The problem: Give back each line of the data exactly as it reads, minus the pictures.

Data extract:
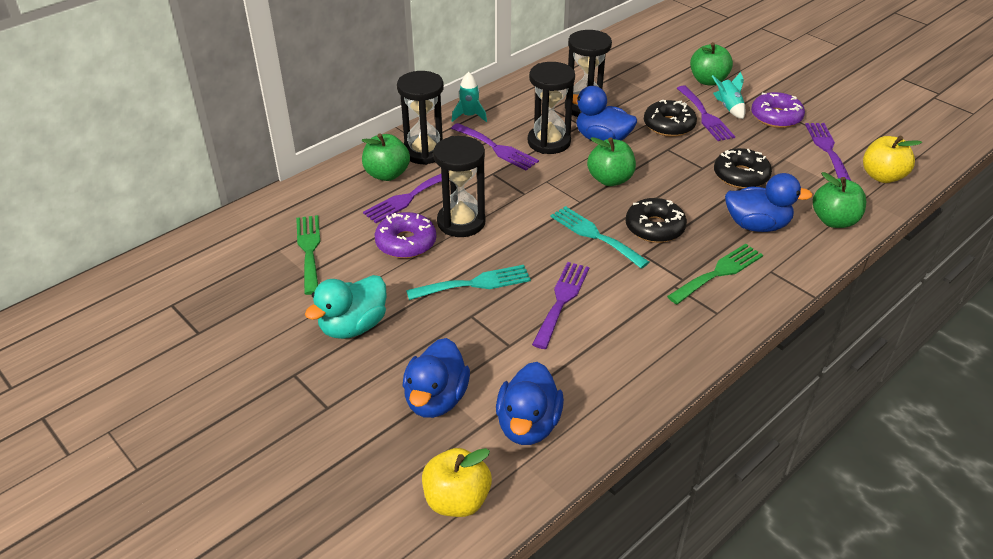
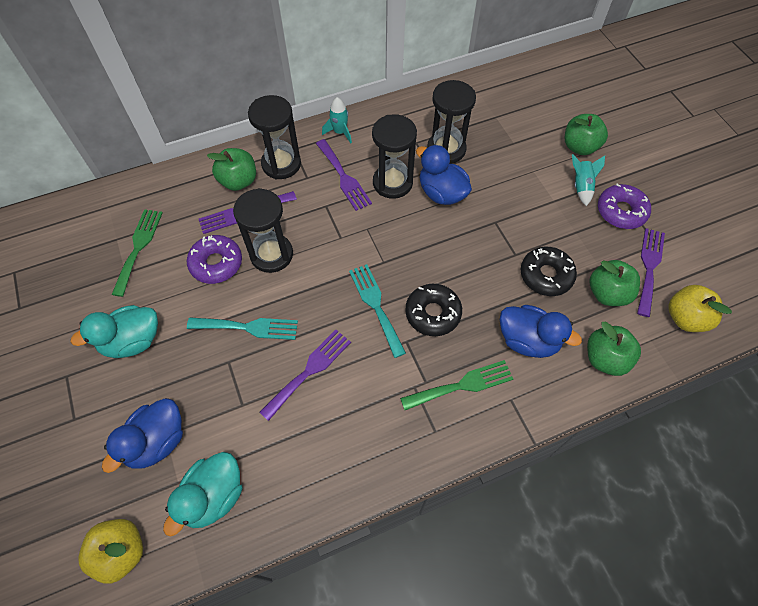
camera: 20 degrees right, 20 degrees up
(528, 425) = (213, 496): blue duck -> turquoise duck
(610, 179) = (423, 244): green apple -> green apple (607, 293)
(669, 125) = (512, 193): black donut -> none
(705, 116) = (552, 191): purple fork -> none

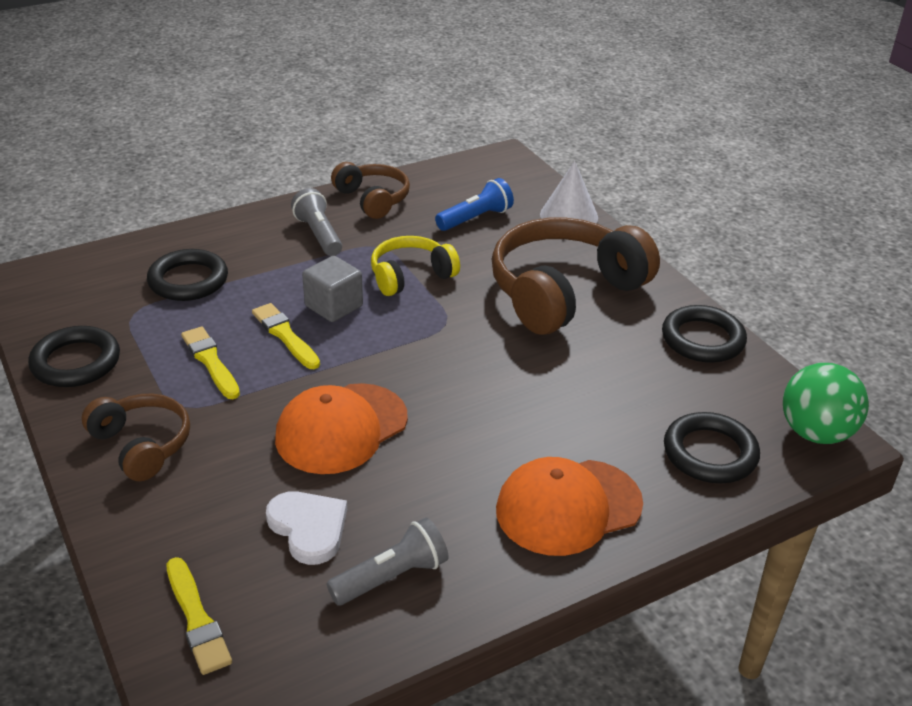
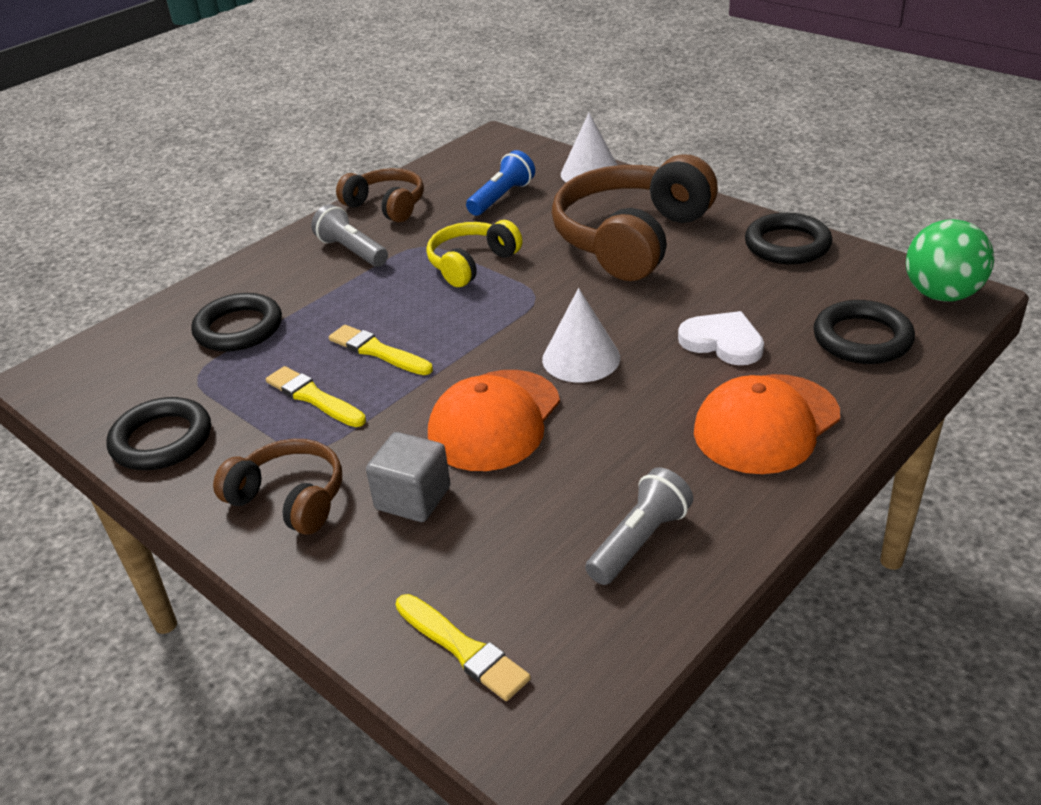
camera: 15 degrees left, 0 degrees up
(309, 528) = (523, 523): white heart -> white heart (723, 342)
(334, 306) = (411, 311): grey cube -> grey cube (413, 498)
(448, 394) = (581, 358): none -> white cone

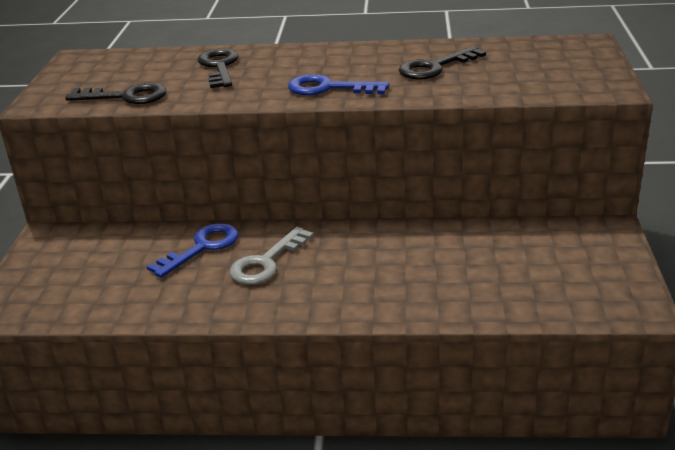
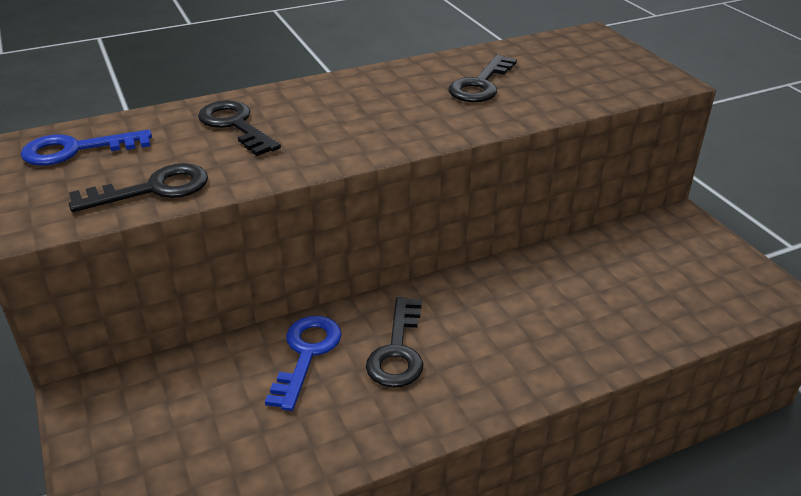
camera: 30 degrees left, 5 degrees up
(266, 262) = (398, 351): grey key -> black key
(328, 88) = (396, 130): blue key -> blue key (76, 150)

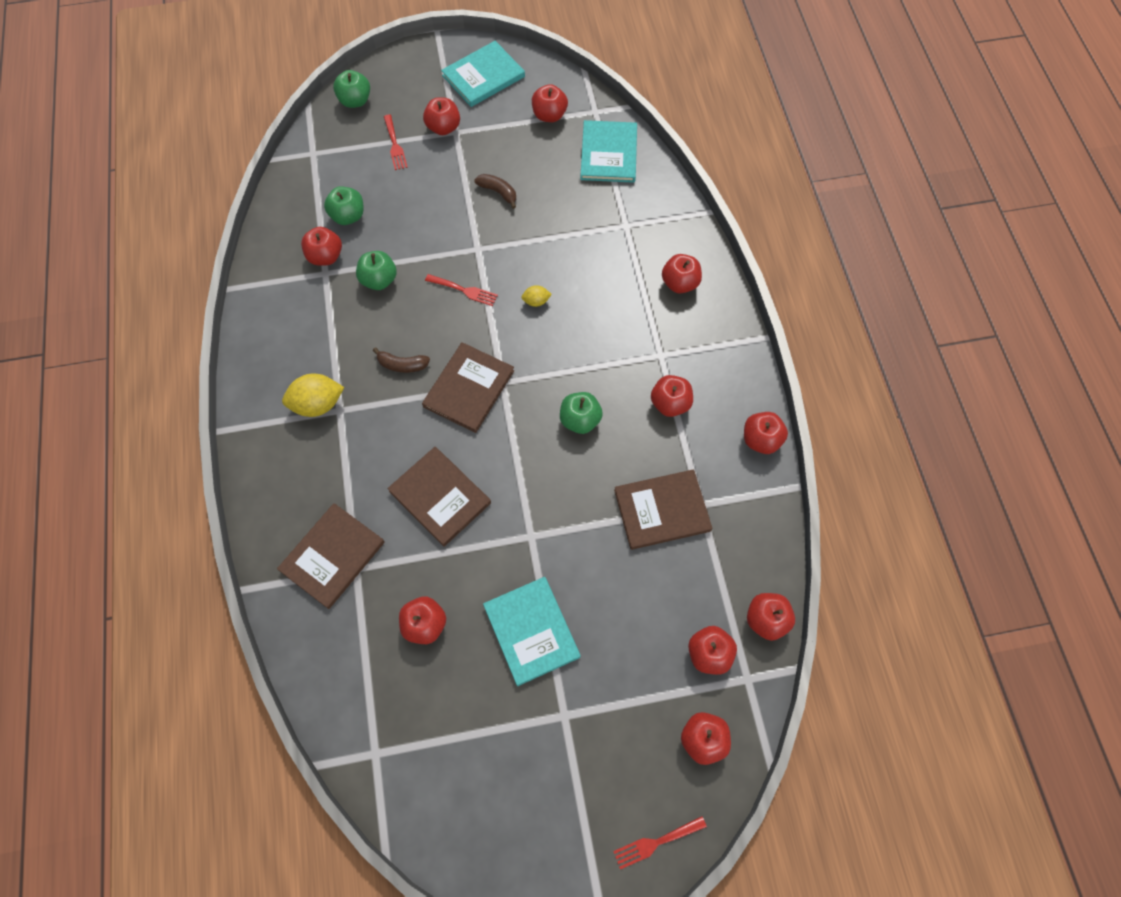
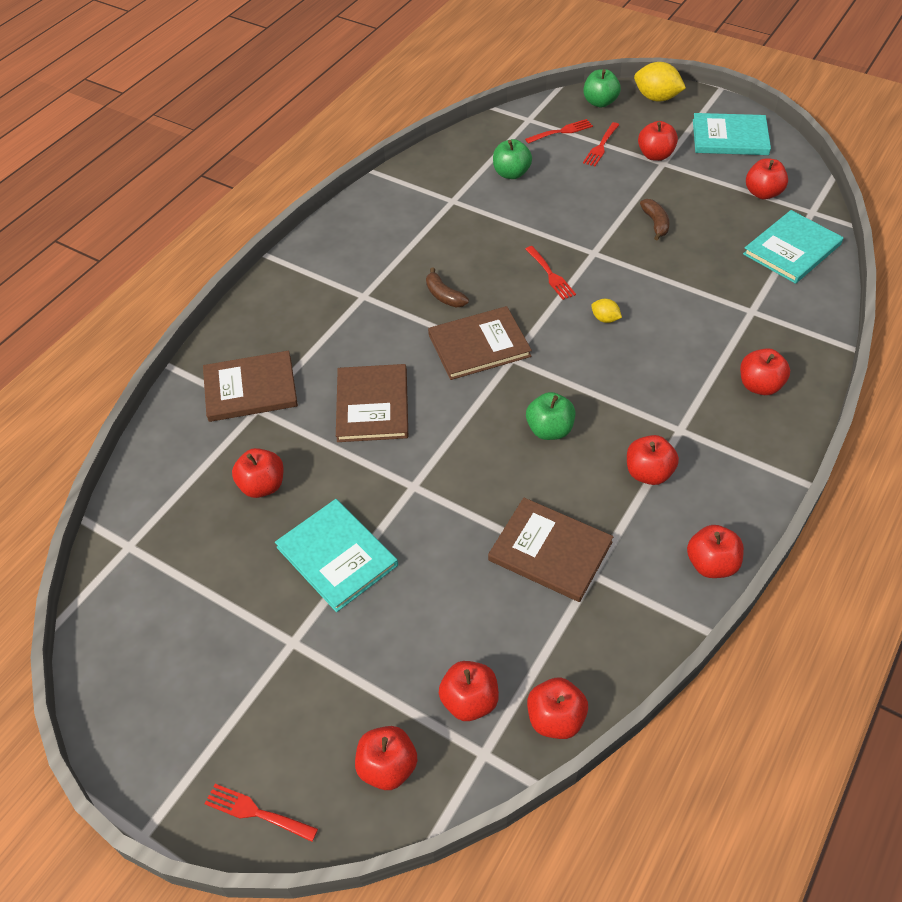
camera: 45 degrees right, 15 degrees down
(318, 404) = (352, 282): yellow lemon -> yellow lemon (656, 98)
(325, 256) = (465, 190): red apple -> none
(350, 149) = (561, 131): none -> red fork
(379, 280) = (489, 228): green apple -> none
(531, 631) = (337, 556): turquoise book -> turquoise book turned 60 degrees counterclockwise

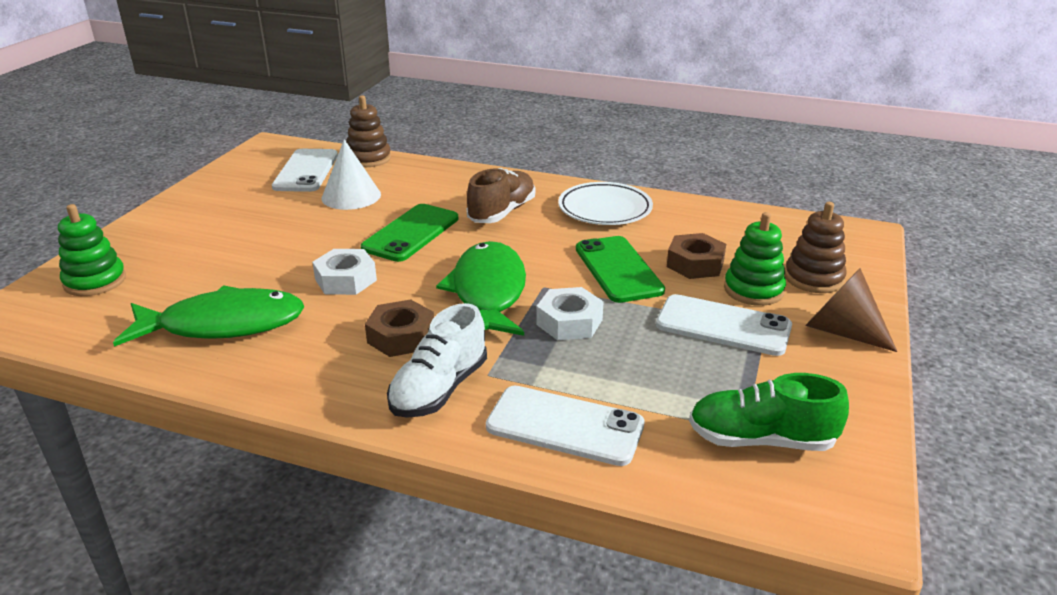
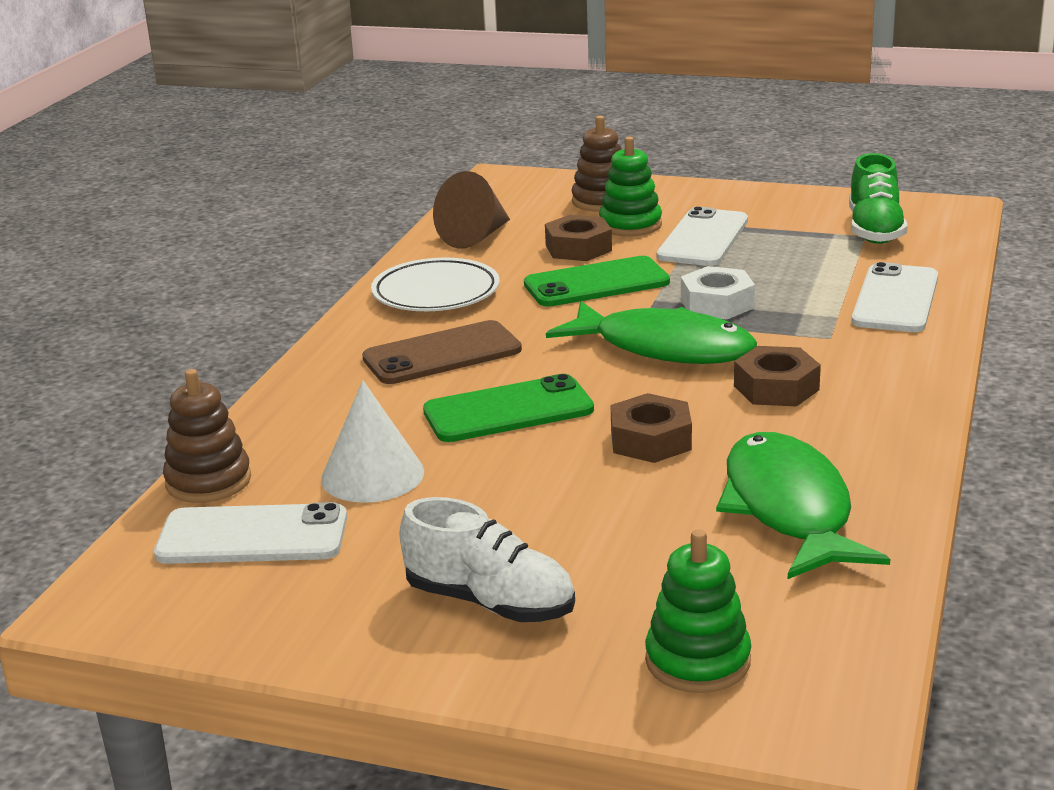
camera: 90 degrees left, 5 degrees down
(346, 280) = (650, 440): white nut -> brown nut
(411, 233) = (508, 410): green phone -> green phone turned 45 degrees counterclockwise
(439, 389) = (866, 358): white shoe -> white shoe (490, 602)
(488, 292) = (664, 348): green fish -> green fish turned 150 degrees counterclockwise
(502, 212) = (442, 354): brown shoe -> brown phone
(841, 331) = (698, 197): brown cone -> brown cone (475, 237)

Solution to this problem:
camera: 20 degrees right, 20 degrees up
(528, 425) = (213, 496): blue duck -> turquoise duck
(610, 179) = (423, 244): green apple -> green apple (607, 293)
(669, 125) = (512, 193): black donut -> none
(705, 116) = (552, 191): purple fork -> none

camera: 15 degrees left, 0 degrees up
(309, 528) = (523, 523): white heart -> white heart (723, 342)
(334, 306) = (411, 311): grey cube -> grey cube (413, 498)
(448, 394) = (581, 358): none -> white cone

camera: 30 degrees left, 5 degrees up
(266, 262) = (398, 351): grey key -> black key
(328, 88) = (396, 130): blue key -> blue key (76, 150)

camera: 45 degrees right, 15 degrees down
(318, 404) = (352, 282): yellow lemon -> yellow lemon (656, 98)
(325, 256) = (465, 190): red apple -> none
(350, 149) = (561, 131): none -> red fork
(379, 280) = (489, 228): green apple -> none
(531, 631) = (337, 556): turquoise book -> turquoise book turned 60 degrees counterclockwise

camera: 90 degrees left, 5 degrees down
(346, 280) = (650, 440): white nut -> brown nut
(411, 233) = (508, 410): green phone -> green phone turned 45 degrees counterclockwise
(439, 389) = (866, 358): white shoe -> white shoe (490, 602)
(488, 292) = (664, 348): green fish -> green fish turned 150 degrees counterclockwise
(502, 212) = (442, 354): brown shoe -> brown phone
(841, 331) = (698, 197): brown cone -> brown cone (475, 237)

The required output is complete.